• [Information provided]
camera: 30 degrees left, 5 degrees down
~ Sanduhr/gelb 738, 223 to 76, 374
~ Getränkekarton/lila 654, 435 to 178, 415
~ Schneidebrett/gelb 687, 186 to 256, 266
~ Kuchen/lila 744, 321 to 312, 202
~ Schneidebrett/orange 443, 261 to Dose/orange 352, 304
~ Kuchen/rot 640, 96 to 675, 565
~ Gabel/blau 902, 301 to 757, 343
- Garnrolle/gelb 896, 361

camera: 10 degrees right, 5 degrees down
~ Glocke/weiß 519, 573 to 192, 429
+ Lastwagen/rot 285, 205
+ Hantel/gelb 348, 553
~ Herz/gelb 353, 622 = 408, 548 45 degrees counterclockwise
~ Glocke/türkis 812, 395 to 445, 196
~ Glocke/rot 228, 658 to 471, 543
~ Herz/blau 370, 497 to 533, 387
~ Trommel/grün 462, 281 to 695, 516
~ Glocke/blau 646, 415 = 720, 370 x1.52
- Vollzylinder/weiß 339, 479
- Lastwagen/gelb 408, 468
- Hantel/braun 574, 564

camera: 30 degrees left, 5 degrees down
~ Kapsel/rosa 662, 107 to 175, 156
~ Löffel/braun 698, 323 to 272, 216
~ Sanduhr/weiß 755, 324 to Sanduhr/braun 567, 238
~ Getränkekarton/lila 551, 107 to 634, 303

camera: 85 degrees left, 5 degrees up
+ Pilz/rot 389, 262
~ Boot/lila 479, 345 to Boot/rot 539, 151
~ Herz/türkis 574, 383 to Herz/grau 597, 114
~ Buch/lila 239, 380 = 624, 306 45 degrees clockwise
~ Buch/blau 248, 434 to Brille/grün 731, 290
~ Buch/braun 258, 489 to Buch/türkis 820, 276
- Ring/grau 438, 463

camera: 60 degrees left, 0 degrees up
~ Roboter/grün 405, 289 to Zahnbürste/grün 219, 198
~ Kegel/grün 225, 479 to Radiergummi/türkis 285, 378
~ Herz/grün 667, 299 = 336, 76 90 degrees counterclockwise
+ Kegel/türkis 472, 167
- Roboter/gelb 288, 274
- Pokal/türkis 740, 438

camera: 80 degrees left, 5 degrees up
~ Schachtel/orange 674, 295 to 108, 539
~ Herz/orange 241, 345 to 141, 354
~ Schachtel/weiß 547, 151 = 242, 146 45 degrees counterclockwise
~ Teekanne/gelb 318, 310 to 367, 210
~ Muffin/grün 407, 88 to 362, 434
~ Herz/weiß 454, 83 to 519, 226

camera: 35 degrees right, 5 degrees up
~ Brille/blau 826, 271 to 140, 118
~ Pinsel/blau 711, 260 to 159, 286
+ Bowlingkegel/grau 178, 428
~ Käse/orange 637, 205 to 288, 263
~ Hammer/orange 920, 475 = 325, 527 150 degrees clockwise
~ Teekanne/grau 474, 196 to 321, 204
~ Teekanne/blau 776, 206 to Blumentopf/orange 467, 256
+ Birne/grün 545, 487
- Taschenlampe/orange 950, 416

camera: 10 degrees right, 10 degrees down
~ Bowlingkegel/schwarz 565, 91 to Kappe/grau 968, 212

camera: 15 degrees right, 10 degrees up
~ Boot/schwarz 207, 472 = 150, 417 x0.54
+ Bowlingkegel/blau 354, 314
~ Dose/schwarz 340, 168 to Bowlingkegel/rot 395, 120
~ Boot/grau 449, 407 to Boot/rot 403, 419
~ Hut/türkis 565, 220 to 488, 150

• [Your task] Since only the total is wanted, work out how many lines of the data above contain "Schneidebrett" and state it alone.

• [Task response] 2